WHAT YOU NEED TO DO: Could you copy the records below exactly, leaving out any pictures they include?

THE DATA:
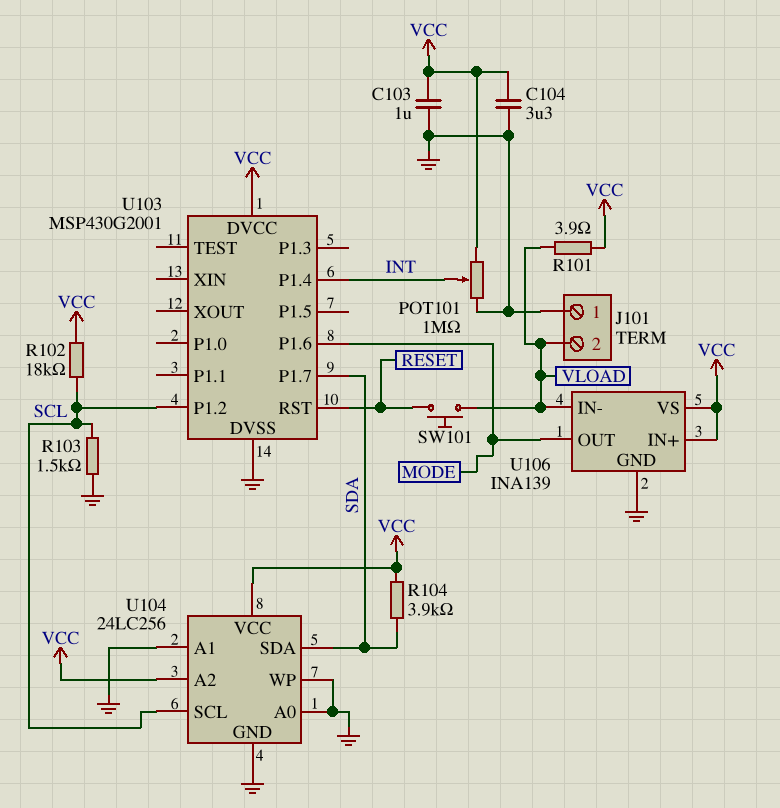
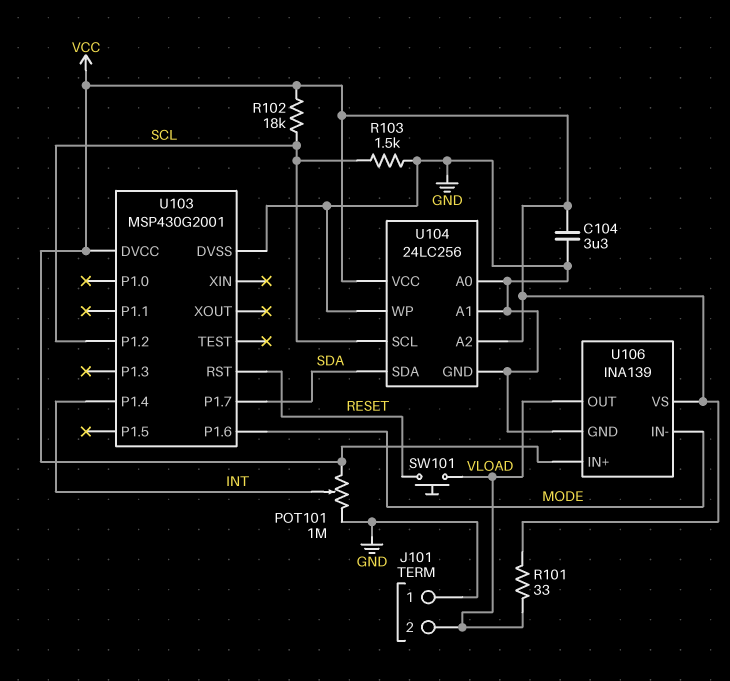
C103: 1uF (GND, VCC) -> none
R101: 3.9 (VCC, VLOAD) -> 33 (VCC, VLOAD)
R104: 3.9k (SDA, VCC) -> none
U106 pin IN-: VLOAD -> MODE
U106 pin OUT: MODE -> VLOAD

REPLY:
C103: 1uF (GND, VCC) -> none
R101: 3.9 (VCC, VLOAD) -> 33 (VCC, VLOAD)
R104: 3.9k (SDA, VCC) -> none
U106 pin IN-: VLOAD -> MODE
U106 pin OUT: MODE -> VLOAD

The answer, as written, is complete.